▶ _Problem description_: Extract each line holding the word "black" from the entries.

--- Data to examine ---

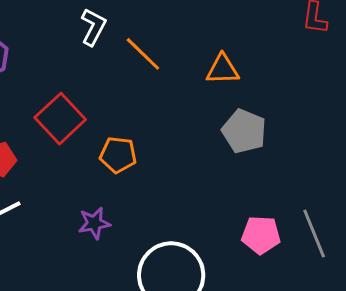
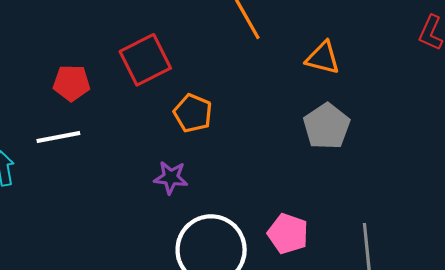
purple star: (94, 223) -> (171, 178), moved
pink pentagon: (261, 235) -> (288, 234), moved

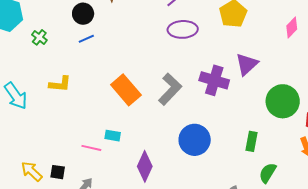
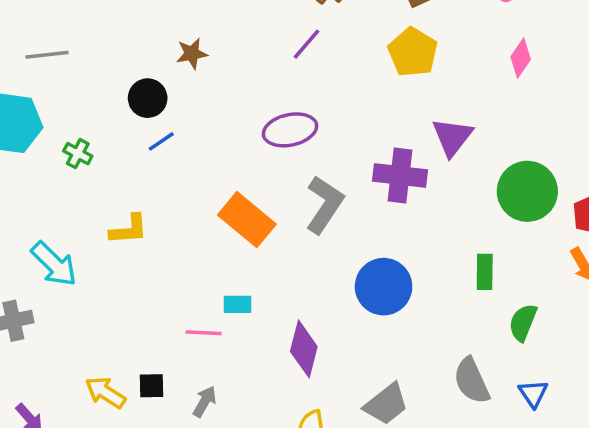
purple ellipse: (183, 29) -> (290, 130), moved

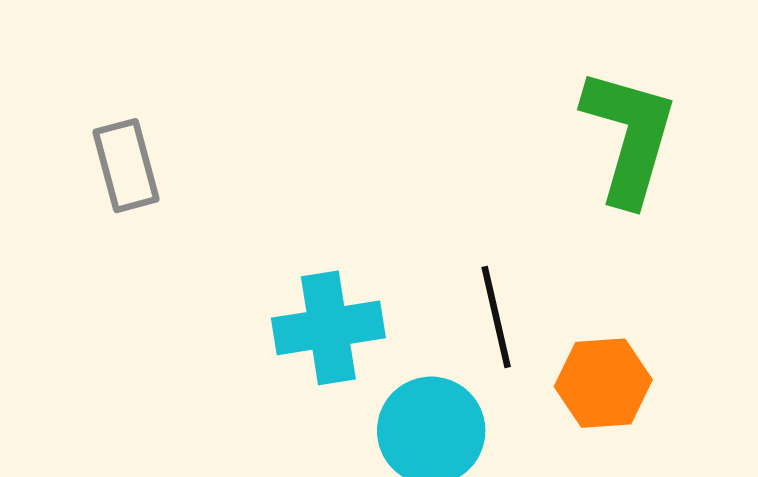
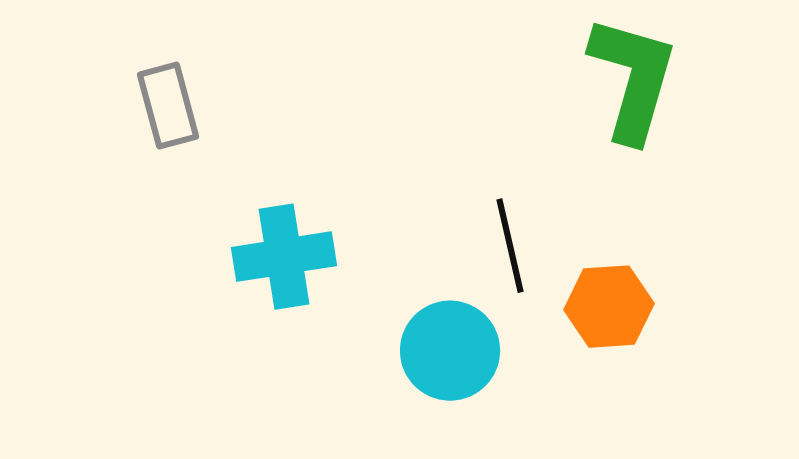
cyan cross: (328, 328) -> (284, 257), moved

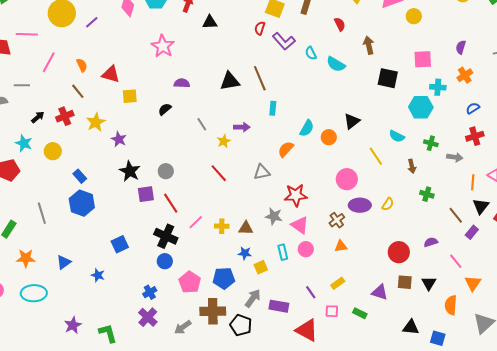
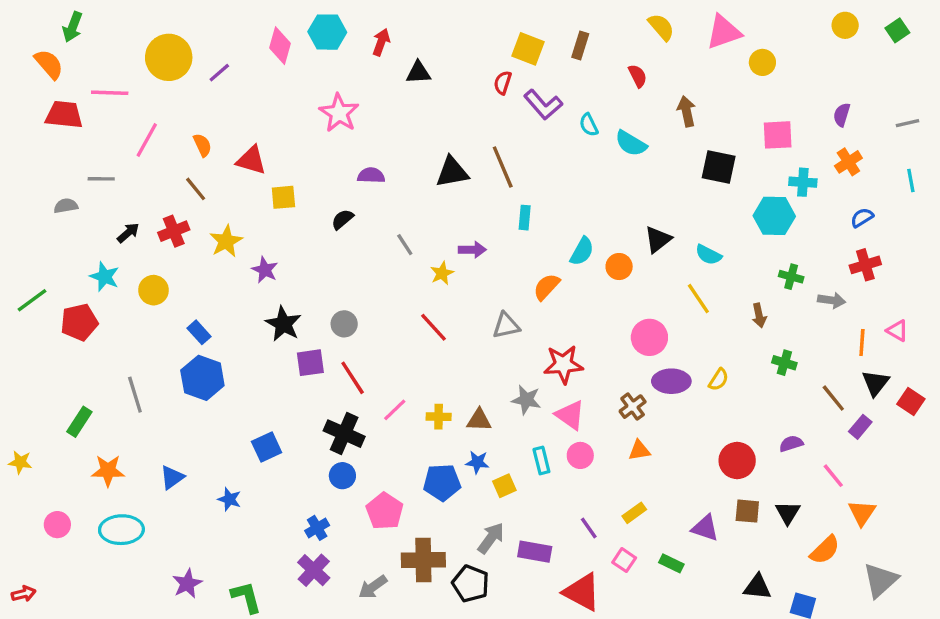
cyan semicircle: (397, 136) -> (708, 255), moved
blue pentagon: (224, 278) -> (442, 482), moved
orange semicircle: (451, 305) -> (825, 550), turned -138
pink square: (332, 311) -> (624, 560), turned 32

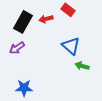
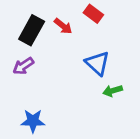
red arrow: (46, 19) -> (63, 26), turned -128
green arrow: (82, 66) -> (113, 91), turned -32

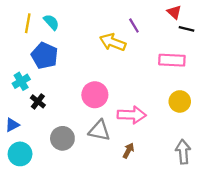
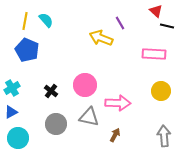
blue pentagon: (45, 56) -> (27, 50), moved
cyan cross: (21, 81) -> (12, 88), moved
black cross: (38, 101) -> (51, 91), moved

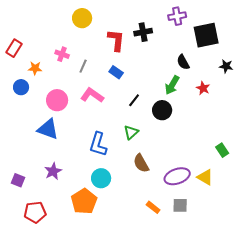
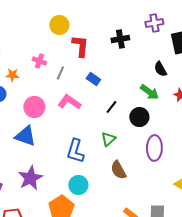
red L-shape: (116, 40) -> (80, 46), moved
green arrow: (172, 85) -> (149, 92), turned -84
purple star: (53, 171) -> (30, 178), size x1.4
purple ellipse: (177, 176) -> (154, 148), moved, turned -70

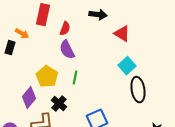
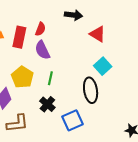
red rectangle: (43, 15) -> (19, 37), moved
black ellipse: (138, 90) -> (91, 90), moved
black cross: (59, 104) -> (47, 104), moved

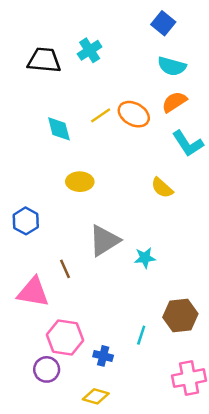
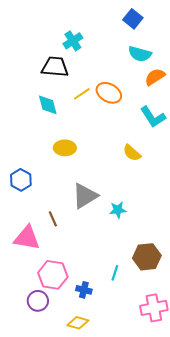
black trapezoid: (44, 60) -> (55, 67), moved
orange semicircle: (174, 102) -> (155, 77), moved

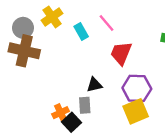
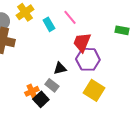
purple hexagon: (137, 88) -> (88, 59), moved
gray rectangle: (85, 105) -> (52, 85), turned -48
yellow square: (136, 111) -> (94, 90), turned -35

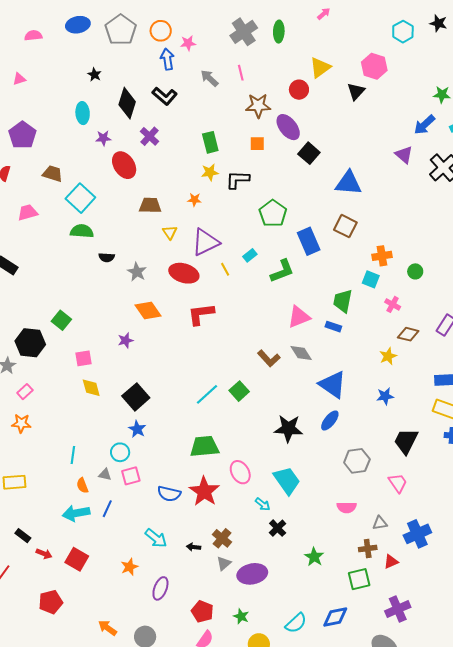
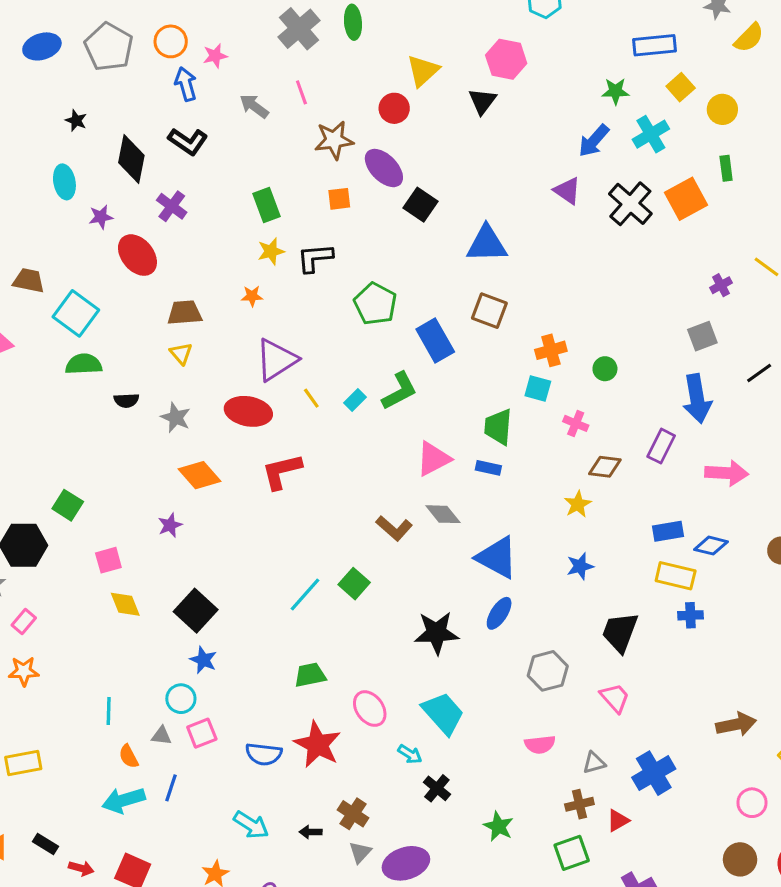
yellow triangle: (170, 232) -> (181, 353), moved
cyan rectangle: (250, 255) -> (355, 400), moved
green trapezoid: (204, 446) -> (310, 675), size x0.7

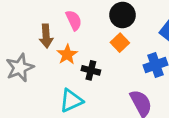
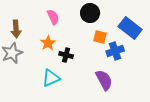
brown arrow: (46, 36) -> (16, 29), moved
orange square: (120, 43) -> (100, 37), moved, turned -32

---

▶ _Answer box_:
black cross: (38, 101) -> (51, 91), moved
black ellipse: (138, 90) -> (91, 90), moved
black cross: (59, 104) -> (47, 104), moved
black trapezoid: (44, 60) -> (55, 67), moved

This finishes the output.